Itemized modification records:
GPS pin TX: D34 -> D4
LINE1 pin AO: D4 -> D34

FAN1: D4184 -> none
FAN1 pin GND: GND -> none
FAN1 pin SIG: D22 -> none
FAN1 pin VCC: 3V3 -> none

...

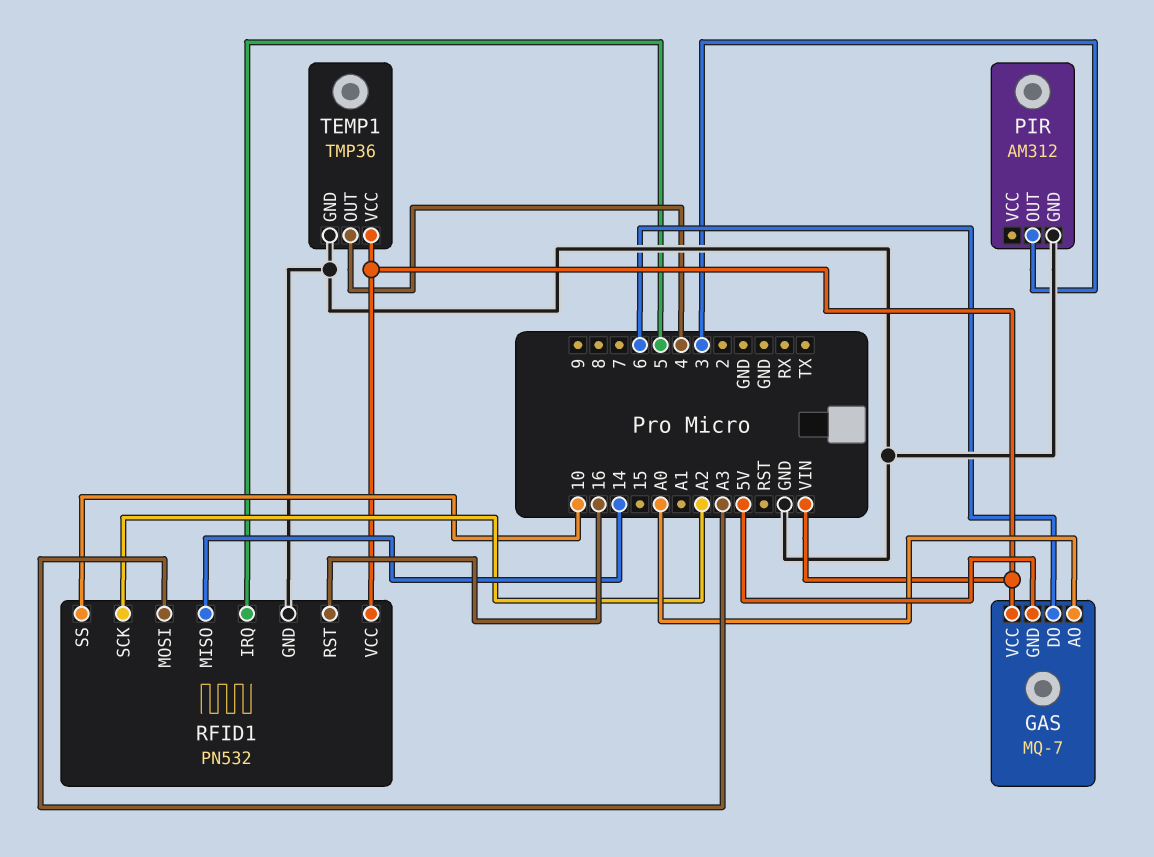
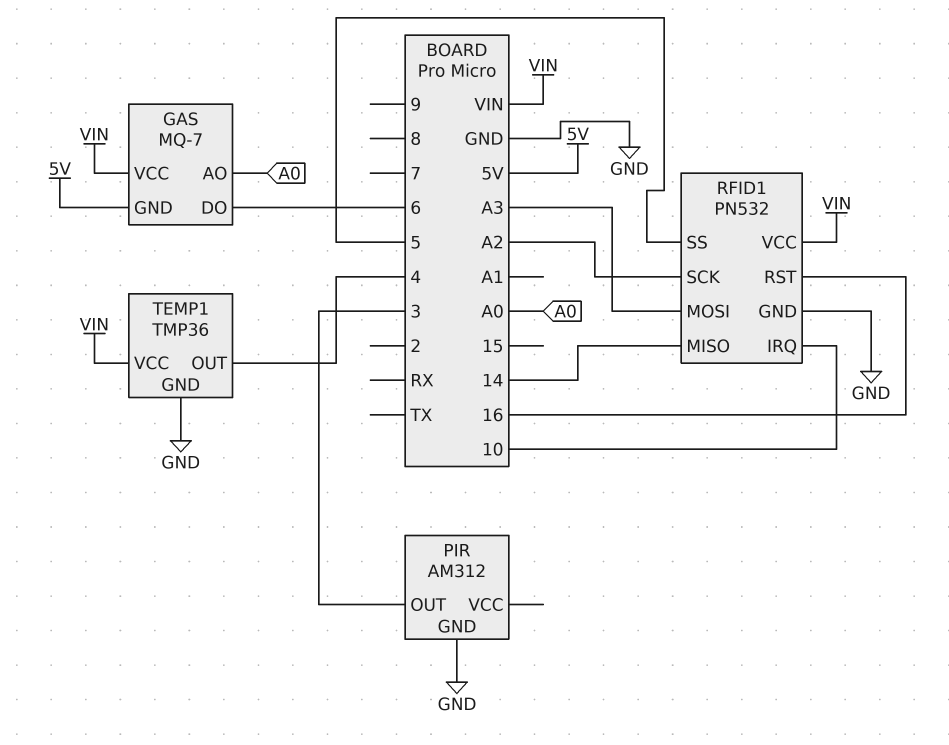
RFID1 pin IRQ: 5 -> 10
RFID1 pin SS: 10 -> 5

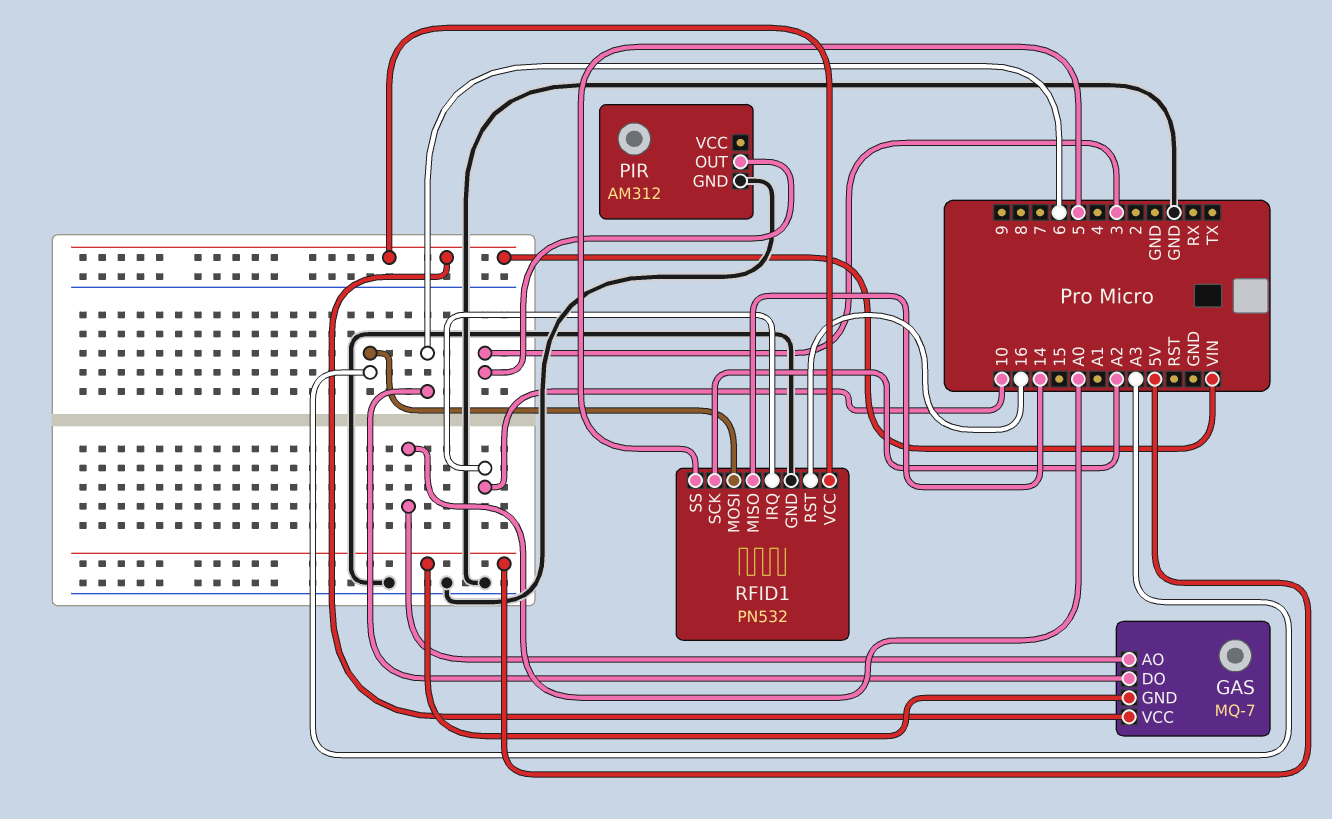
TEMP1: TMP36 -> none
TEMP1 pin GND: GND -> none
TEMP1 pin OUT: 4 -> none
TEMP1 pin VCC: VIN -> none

▶ WHAT THE TASK REQUIRES: Nothing but the lines above from the one containing "LINE1 pin AO: D4 -> D34" through the one containing "FAN1 pin VCC: 3V3 -> none" should appear in the answer, each repeated exactly.

▶ TASK RESULT:
LINE1 pin AO: D4 -> D34

FAN1: D4184 -> none
FAN1 pin GND: GND -> none
FAN1 pin SIG: D22 -> none
FAN1 pin VCC: 3V3 -> none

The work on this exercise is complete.